[Data excerpts]
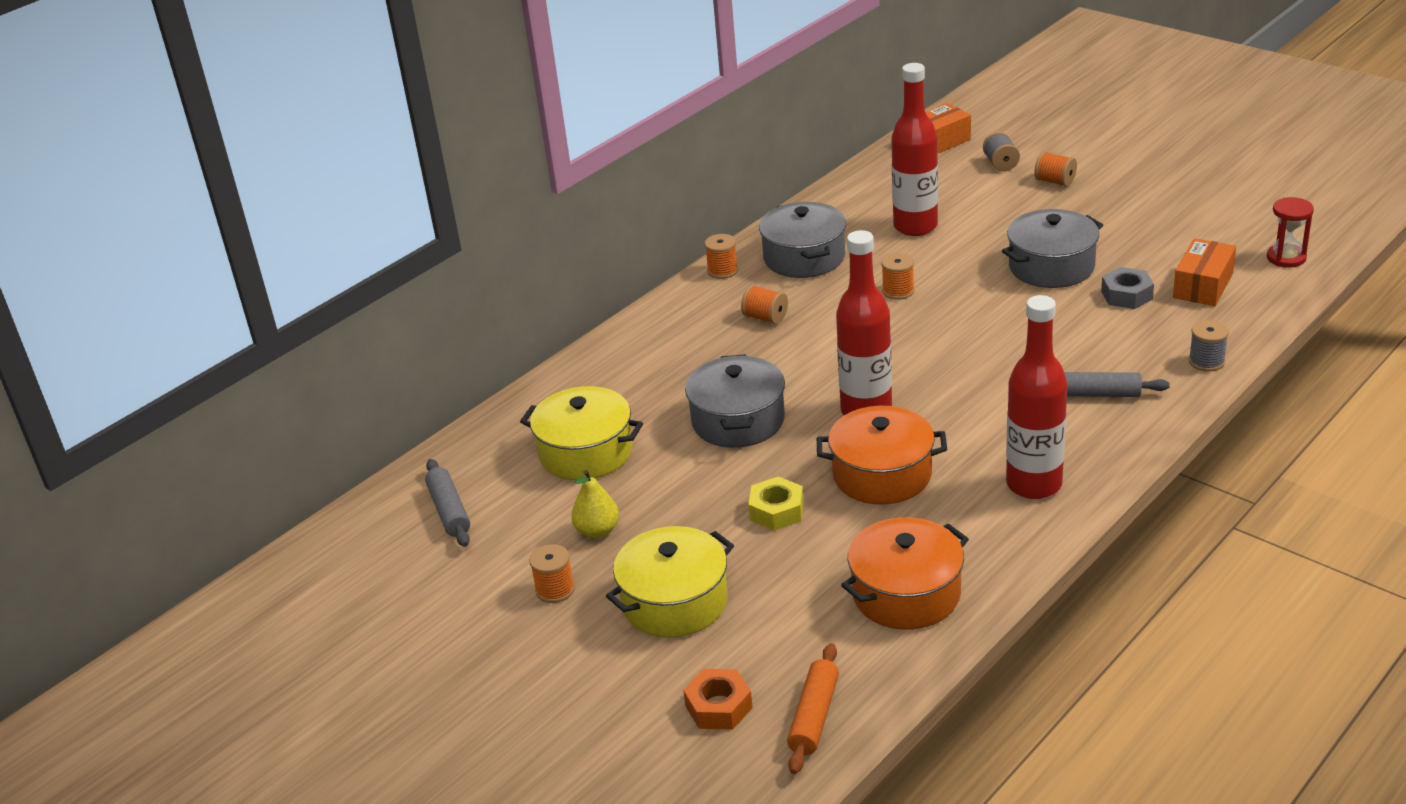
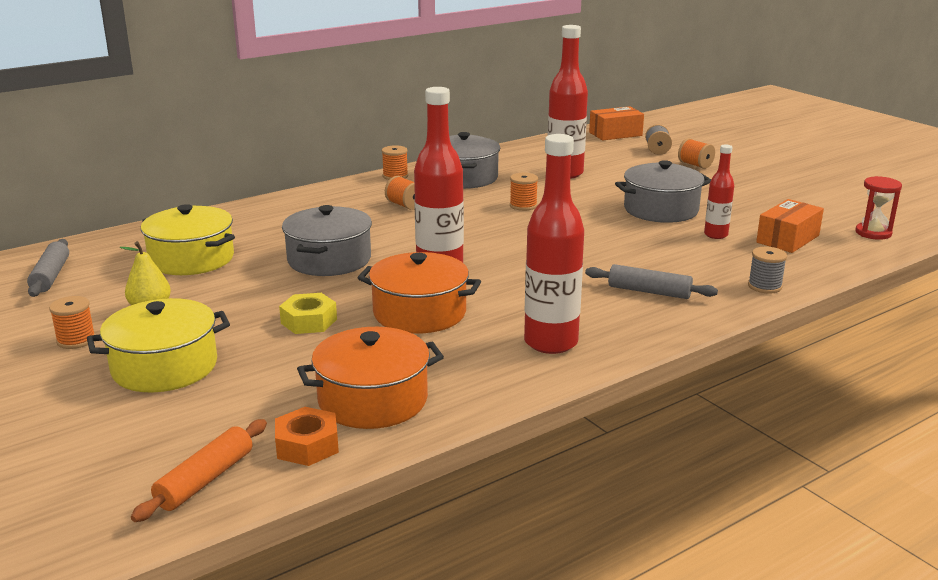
camera: 10 degrees right, 10 degrees down
(718, 707) = (126, 453): orange nut -> orange nut (307, 445)
(1126, 295) = (715, 235): grey nut -> red bottle

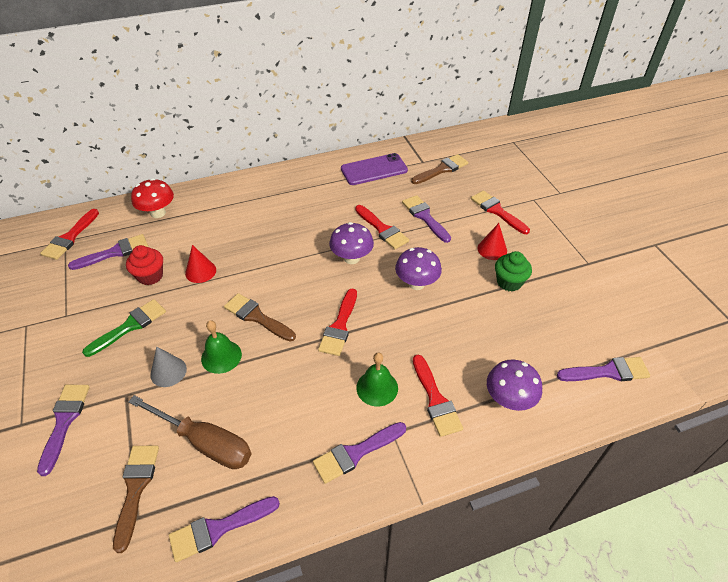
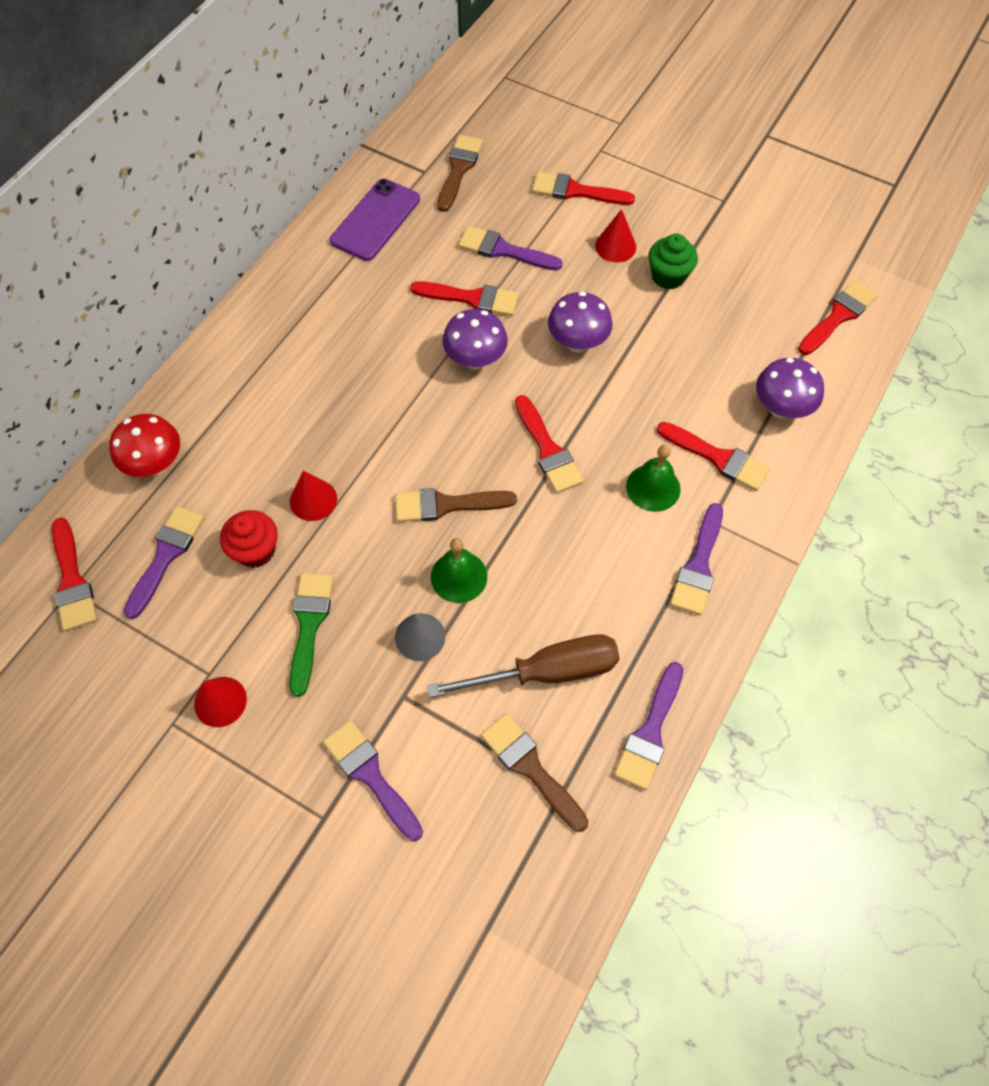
camera: 40 degrees left, 15 degrees up
(54, 331) = (220, 701): none -> red cone
(607, 372) = (838, 316): purple brush -> red brush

## About this task
Find the lines above that hold "degrees", then copy each of them.

## Exercise solution
camera: 10 degrees right, 10 degrees down
camera: 40 degrees left, 15 degrees up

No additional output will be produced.